((

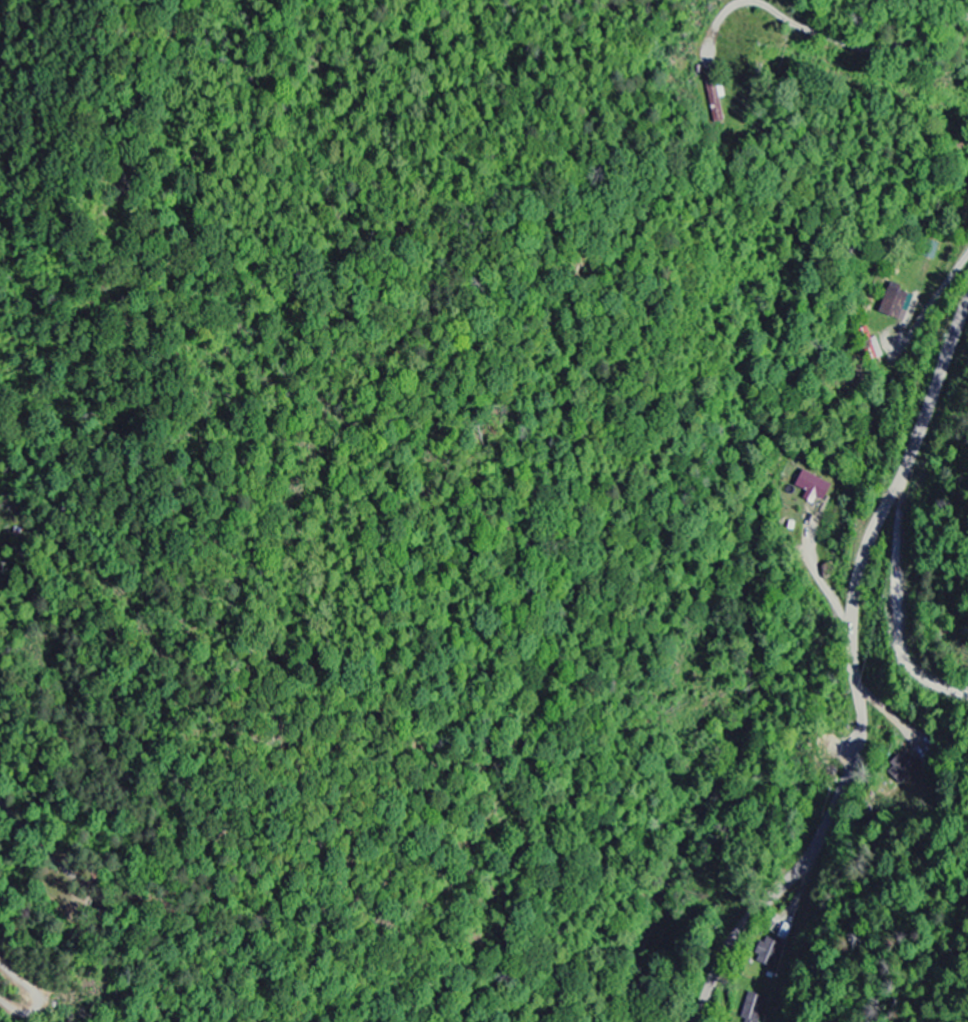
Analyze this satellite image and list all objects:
road: (827, 36)
building: (715, 104)
road: (933, 298)
building: (896, 305)
building: (811, 487)
road: (856, 676)
building: (766, 952)

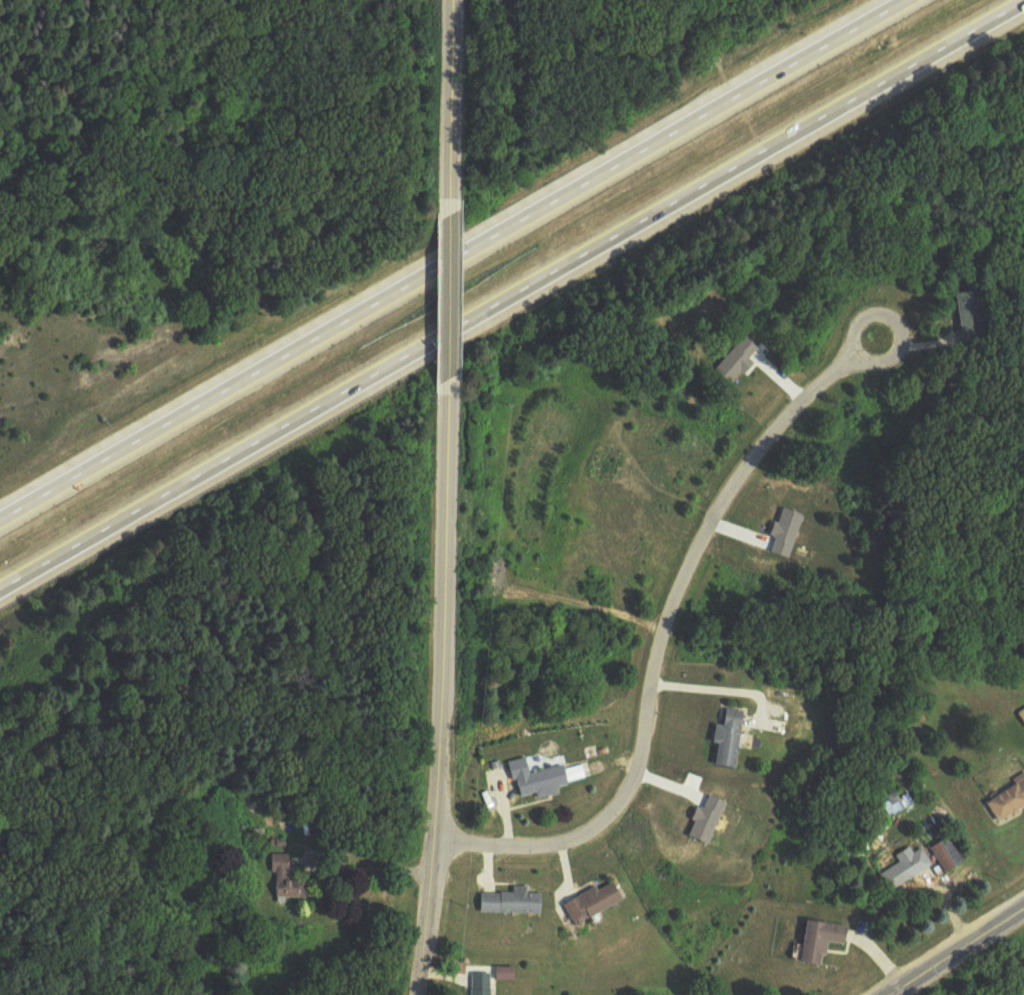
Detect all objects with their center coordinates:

))

Write the entries above out in full, exactly, with no images.

Analyze this satellite image and list all objects:
road: (827, 36)
building: (715, 104)
road: (933, 298)
building: (896, 305)
building: (811, 487)
road: (856, 676)
building: (766, 952)

Detect all objects with their center coordinates:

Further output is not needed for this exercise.